Records from a dataset:

>>

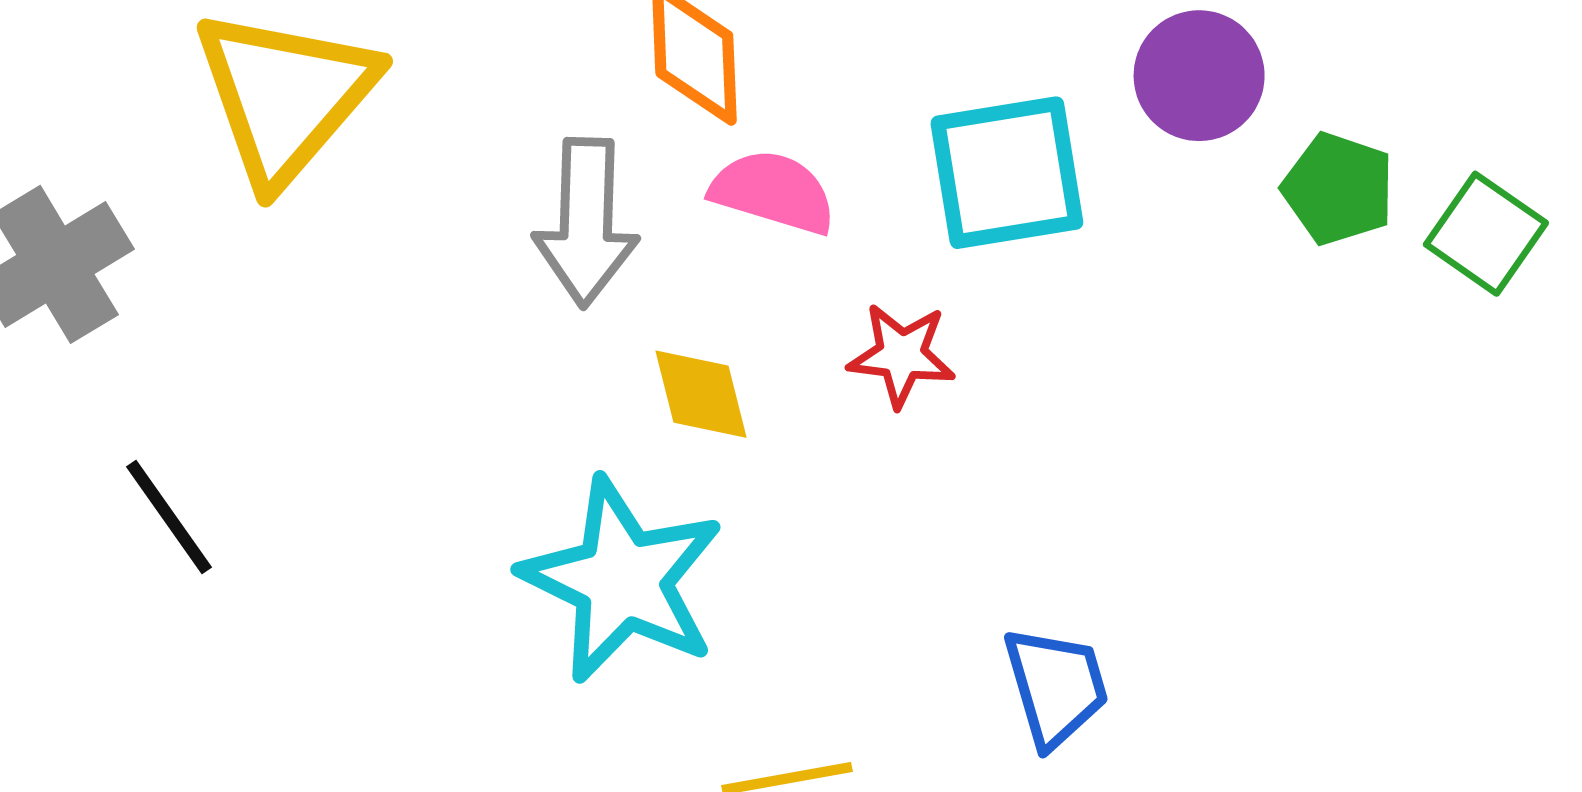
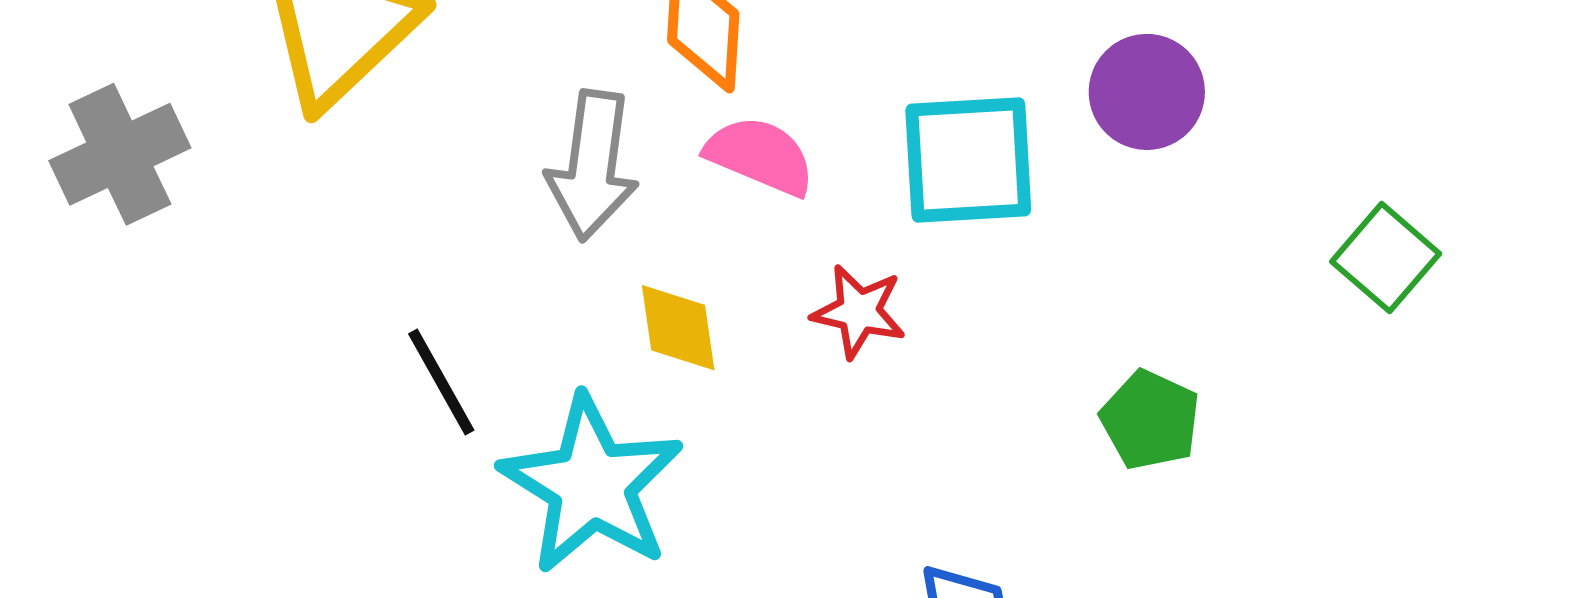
green pentagon: (1338, 189) -> (1150, 420), moved
black line: (169, 517) -> (441, 382), moved

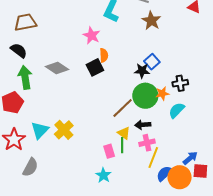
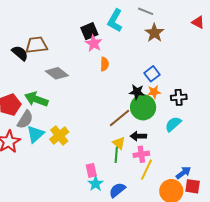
brown trapezoid: (25, 22) -> (36, 45), moved
black square: (95, 67) -> (89, 31), moved
black star: (142, 71) -> (137, 92), moved
green arrow: (25, 77) -> (36, 99), moved, turned -65
orange star: (162, 93) -> (154, 92), moved
pink rectangle: (109, 151) -> (91, 170), moved
gray semicircle: (30, 167) -> (25, 120), moved
blue semicircle: (164, 173) -> (117, 190), moved

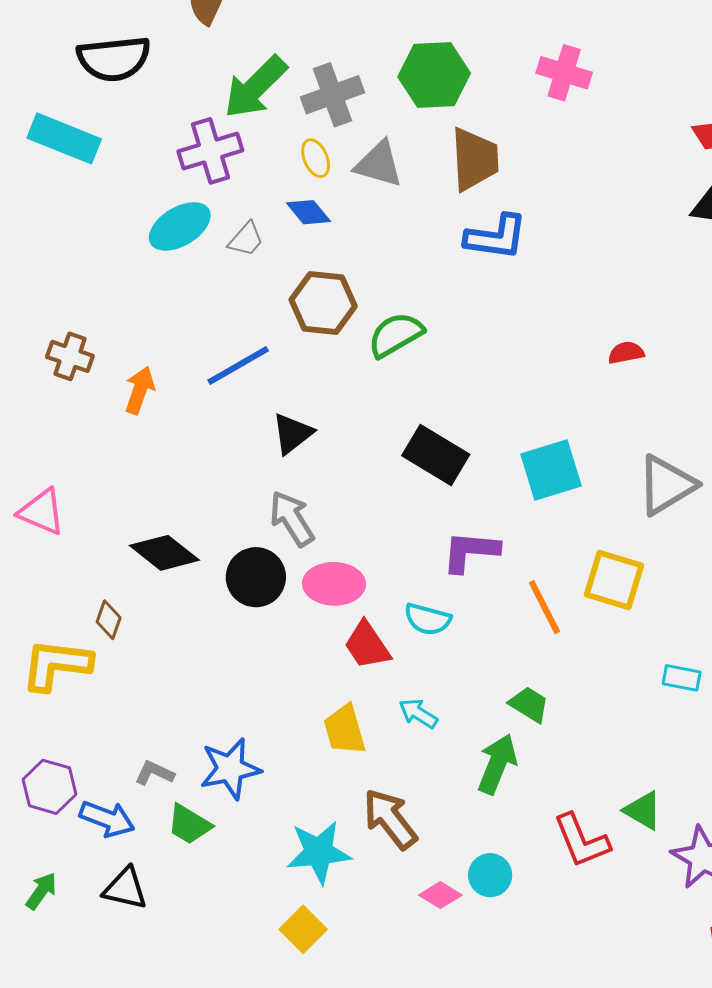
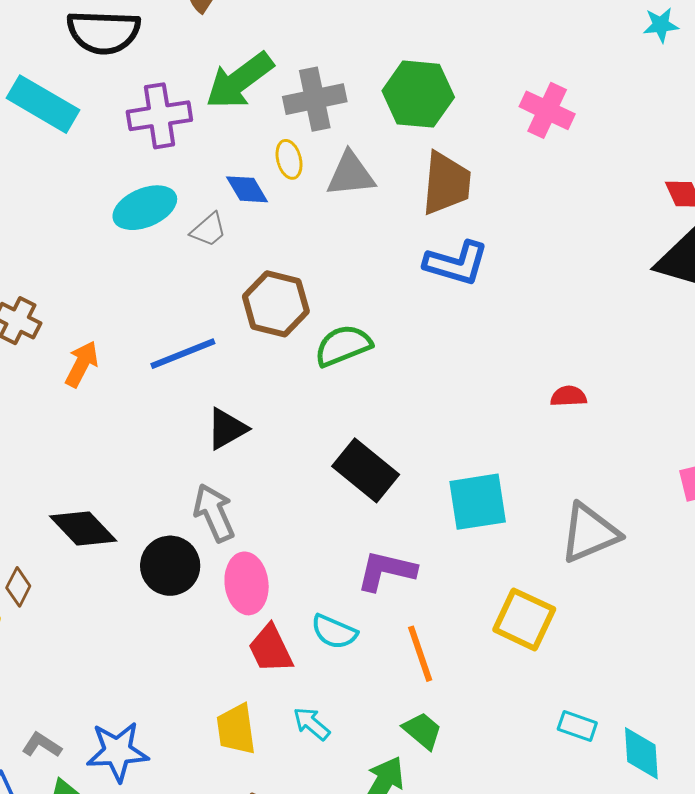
purple cross: (210, 151) -> (159, 116), moved
gray triangle: (379, 164) -> (351, 174), turned -30
blue diamond: (309, 212) -> (247, 189), moved
pink ellipse: (334, 584) -> (247, 583), turned 74
orange line: (544, 607) -> (420, 654), moved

<<

Your goal »
Quote, word for word and nothing more, every line from the line with "brown trapezoid: (25, 22) -> (36, 45), moved" to the end of the entries, including both ends; skip any pictures.

Response to this task »
brown trapezoid: (25, 22) -> (36, 45), moved
black square: (95, 67) -> (89, 31), moved
black star: (142, 71) -> (137, 92), moved
green arrow: (25, 77) -> (36, 99), moved, turned -65
orange star: (162, 93) -> (154, 92), moved
pink rectangle: (109, 151) -> (91, 170), moved
gray semicircle: (30, 167) -> (25, 120), moved
blue semicircle: (164, 173) -> (117, 190), moved

purple cross: (210, 151) -> (159, 116), moved
gray triangle: (379, 164) -> (351, 174), turned -30
blue diamond: (309, 212) -> (247, 189), moved
pink ellipse: (334, 584) -> (247, 583), turned 74
orange line: (544, 607) -> (420, 654), moved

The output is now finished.